Once you reach the line containing "The camera went 45" in the data below, restate each line word for word up to and including the one containing "What was the computer".

◇ ◇ ◇ ◇ ◇

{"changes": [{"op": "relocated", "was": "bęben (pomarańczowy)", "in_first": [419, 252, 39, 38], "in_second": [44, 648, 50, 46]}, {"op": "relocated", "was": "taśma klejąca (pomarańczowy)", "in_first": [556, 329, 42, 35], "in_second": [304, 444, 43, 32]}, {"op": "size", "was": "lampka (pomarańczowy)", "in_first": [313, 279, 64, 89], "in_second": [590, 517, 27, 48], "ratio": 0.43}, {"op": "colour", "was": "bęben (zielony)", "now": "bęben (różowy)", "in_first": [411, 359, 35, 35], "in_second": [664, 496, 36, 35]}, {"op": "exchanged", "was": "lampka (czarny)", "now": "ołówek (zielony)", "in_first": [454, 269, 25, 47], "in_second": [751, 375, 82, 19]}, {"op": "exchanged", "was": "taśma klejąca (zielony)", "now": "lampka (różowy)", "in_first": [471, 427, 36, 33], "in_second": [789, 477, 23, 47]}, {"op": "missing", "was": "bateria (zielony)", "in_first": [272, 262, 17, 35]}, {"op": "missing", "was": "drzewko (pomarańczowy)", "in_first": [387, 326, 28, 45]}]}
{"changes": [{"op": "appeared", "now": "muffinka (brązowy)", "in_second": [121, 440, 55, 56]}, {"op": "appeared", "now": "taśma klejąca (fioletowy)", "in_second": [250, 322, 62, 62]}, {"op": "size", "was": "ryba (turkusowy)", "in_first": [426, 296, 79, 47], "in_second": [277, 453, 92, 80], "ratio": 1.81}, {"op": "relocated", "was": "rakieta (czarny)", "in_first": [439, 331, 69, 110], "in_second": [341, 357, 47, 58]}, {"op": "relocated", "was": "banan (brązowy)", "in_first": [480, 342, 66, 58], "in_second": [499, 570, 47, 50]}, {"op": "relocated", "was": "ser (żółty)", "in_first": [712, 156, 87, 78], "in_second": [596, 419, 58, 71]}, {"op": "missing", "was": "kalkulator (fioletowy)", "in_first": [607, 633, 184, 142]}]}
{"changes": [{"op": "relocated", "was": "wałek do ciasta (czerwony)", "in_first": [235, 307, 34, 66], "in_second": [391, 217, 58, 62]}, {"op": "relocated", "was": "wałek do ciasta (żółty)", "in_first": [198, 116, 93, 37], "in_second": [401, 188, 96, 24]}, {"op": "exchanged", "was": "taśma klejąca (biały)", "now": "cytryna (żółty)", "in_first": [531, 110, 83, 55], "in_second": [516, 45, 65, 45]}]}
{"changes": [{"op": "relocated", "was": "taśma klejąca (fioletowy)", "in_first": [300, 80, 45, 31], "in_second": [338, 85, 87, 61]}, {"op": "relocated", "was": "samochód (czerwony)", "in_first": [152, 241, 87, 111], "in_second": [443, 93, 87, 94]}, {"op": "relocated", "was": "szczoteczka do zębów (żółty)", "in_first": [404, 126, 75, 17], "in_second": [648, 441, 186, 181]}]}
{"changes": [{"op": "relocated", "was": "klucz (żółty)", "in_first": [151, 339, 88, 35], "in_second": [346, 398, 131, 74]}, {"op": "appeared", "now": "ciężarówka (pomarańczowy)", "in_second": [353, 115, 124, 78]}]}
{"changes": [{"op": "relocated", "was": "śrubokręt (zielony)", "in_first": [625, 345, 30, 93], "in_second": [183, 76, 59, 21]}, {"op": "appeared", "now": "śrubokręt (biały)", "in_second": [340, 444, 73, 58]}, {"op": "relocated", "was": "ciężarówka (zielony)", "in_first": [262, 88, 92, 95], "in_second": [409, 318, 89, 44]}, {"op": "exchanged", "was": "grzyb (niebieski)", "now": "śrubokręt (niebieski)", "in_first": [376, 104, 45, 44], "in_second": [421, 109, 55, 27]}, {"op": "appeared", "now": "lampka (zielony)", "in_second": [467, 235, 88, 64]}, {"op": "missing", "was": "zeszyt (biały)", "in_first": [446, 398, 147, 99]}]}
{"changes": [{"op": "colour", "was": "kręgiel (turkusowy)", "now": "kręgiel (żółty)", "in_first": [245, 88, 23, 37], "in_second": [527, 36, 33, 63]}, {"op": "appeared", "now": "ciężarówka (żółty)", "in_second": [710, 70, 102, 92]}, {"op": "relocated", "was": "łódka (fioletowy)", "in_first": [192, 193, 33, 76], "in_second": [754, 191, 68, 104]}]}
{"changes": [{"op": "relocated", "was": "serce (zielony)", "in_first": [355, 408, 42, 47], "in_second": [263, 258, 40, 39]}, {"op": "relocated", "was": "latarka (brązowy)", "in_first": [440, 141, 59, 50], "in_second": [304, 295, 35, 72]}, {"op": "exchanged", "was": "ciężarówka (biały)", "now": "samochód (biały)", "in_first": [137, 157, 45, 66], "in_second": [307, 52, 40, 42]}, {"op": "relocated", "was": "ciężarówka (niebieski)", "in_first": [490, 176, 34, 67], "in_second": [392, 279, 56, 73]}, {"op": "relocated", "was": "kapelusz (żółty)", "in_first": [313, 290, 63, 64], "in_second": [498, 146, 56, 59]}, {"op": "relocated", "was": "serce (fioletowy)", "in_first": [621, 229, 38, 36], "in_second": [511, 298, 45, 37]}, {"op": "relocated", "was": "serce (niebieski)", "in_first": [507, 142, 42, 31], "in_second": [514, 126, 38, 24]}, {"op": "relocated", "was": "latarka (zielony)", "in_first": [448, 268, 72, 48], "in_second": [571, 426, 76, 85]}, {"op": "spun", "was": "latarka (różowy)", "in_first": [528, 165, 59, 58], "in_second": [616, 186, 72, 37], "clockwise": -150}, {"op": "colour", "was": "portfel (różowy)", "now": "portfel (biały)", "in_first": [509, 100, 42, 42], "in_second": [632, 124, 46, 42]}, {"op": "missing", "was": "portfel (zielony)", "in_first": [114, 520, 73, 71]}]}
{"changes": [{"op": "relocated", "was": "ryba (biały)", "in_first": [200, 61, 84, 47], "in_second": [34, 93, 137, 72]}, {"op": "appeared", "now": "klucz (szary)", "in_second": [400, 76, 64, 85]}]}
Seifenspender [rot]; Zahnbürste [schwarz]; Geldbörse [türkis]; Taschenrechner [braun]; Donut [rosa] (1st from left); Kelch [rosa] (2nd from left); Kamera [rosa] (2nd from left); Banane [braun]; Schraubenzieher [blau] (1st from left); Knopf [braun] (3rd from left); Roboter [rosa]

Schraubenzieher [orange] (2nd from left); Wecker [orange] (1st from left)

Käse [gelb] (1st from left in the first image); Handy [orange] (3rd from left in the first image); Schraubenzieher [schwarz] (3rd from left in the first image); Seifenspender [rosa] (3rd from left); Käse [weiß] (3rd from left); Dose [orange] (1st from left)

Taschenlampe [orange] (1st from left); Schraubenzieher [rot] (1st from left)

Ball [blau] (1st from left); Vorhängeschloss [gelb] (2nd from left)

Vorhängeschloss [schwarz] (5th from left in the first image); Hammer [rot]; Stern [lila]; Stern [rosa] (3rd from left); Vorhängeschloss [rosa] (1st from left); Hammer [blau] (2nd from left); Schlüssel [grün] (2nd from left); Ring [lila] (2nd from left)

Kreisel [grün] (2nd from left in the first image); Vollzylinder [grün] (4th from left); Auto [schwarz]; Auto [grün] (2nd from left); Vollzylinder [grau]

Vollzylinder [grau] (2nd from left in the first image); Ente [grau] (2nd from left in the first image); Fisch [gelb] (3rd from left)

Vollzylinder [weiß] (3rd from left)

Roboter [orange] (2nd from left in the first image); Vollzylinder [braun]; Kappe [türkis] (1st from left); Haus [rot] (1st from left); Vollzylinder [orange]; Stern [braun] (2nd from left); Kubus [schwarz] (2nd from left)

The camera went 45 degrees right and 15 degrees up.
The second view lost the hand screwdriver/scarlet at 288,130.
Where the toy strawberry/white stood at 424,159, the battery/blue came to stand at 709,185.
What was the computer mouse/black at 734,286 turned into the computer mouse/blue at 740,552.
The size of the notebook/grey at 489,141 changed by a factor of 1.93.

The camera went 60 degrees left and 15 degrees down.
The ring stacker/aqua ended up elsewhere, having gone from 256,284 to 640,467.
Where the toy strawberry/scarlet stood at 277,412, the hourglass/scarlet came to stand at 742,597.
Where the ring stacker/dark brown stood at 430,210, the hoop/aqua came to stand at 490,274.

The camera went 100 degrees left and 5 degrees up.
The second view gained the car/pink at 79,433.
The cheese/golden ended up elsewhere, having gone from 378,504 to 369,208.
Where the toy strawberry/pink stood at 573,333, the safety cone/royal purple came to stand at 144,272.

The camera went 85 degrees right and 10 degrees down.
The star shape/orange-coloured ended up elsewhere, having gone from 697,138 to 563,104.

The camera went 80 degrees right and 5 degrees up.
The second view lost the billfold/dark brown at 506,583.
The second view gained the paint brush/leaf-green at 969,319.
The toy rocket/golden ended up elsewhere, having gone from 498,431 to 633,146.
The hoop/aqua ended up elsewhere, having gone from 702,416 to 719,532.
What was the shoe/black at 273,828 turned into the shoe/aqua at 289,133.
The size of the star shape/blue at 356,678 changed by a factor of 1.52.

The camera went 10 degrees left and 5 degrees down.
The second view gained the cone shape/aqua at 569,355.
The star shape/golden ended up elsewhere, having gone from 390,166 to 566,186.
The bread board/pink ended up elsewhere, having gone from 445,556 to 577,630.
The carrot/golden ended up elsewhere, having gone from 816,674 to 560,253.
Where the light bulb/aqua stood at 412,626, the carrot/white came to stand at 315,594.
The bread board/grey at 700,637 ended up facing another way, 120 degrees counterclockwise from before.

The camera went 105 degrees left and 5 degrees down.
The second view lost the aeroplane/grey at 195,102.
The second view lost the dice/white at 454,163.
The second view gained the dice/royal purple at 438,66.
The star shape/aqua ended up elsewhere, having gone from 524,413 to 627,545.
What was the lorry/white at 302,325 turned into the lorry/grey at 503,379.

◇ ◇ ◇ ◇ ◇

SOLUTION TO THIS TASK =
The camera went 45 degrees right and 15 degrees up.
The second view lost the hand screwdriver/scarlet at 288,130.
Where the toy strawberry/white stood at 424,159, the battery/blue came to stand at 709,185.
What was the computer mouse/black at 734,286 turned into the computer mouse/blue at 740,552.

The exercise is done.